» **Work to complete**:
Each entry below must be repeated exactly, with pictures left out.

[Spatial reasoning data]

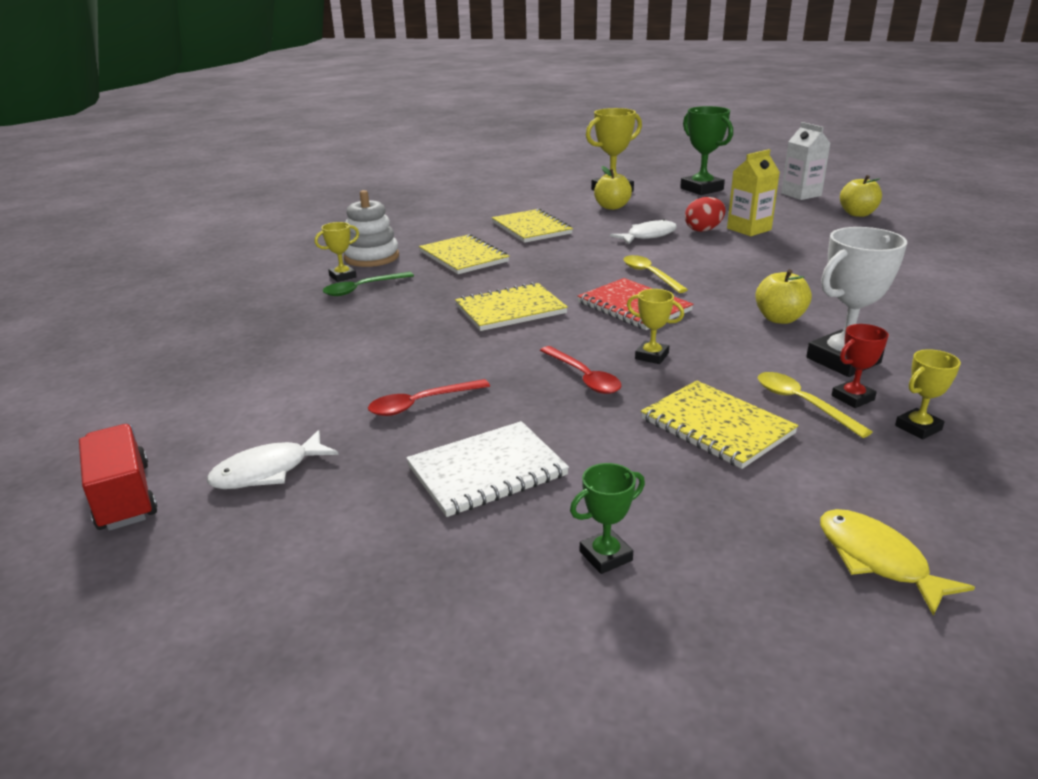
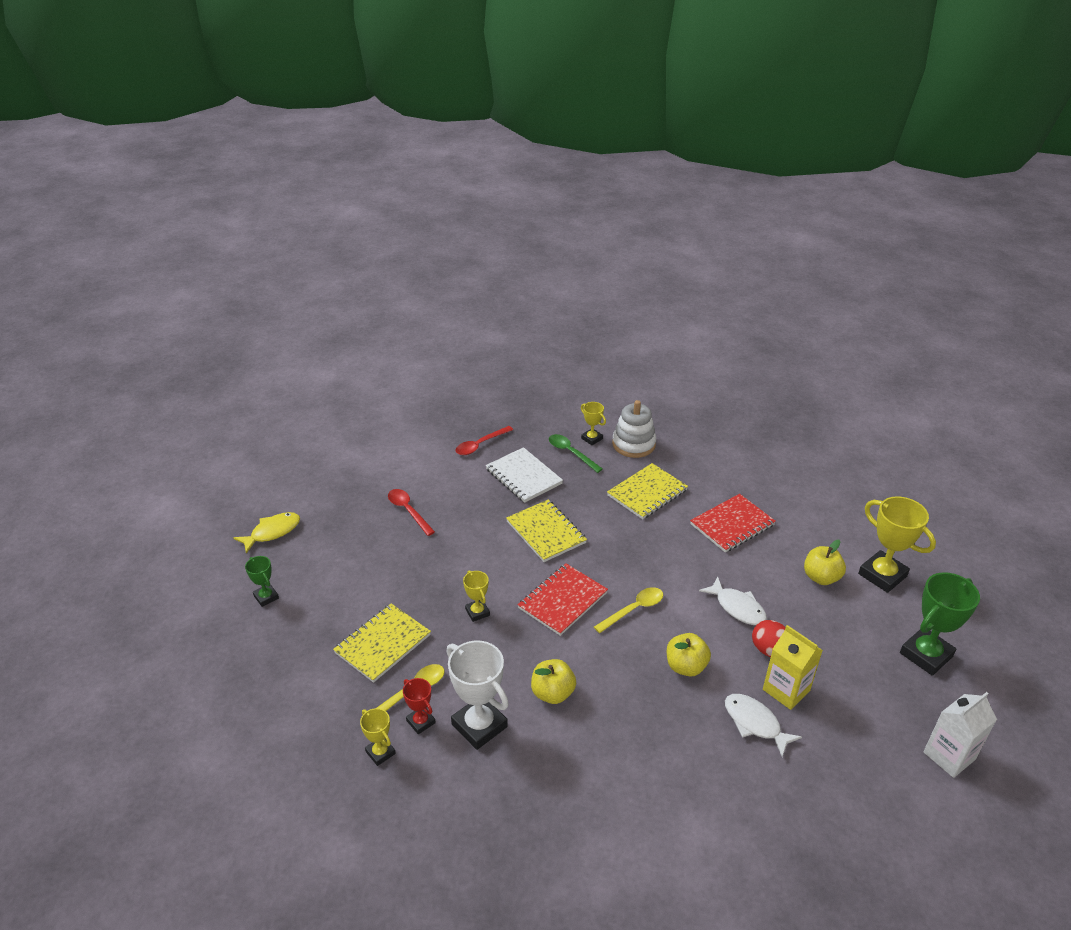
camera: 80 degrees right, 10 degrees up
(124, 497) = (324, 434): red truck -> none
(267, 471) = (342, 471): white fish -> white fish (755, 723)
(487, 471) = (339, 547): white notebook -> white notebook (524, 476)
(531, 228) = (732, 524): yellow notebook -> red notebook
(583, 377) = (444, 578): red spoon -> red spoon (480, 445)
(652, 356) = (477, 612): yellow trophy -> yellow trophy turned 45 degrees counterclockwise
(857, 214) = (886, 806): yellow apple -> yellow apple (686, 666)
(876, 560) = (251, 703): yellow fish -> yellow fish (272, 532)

» **The answer**:
camera: 80 degrees right, 10 degrees up
(124, 497) = (324, 434): red truck -> none
(267, 471) = (342, 471): white fish -> white fish (755, 723)
(487, 471) = (339, 547): white notebook -> white notebook (524, 476)
(531, 228) = (732, 524): yellow notebook -> red notebook
(583, 377) = (444, 578): red spoon -> red spoon (480, 445)
(652, 356) = (477, 612): yellow trophy -> yellow trophy turned 45 degrees counterclockwise
(857, 214) = (886, 806): yellow apple -> yellow apple (686, 666)
(876, 560) = (251, 703): yellow fish -> yellow fish (272, 532)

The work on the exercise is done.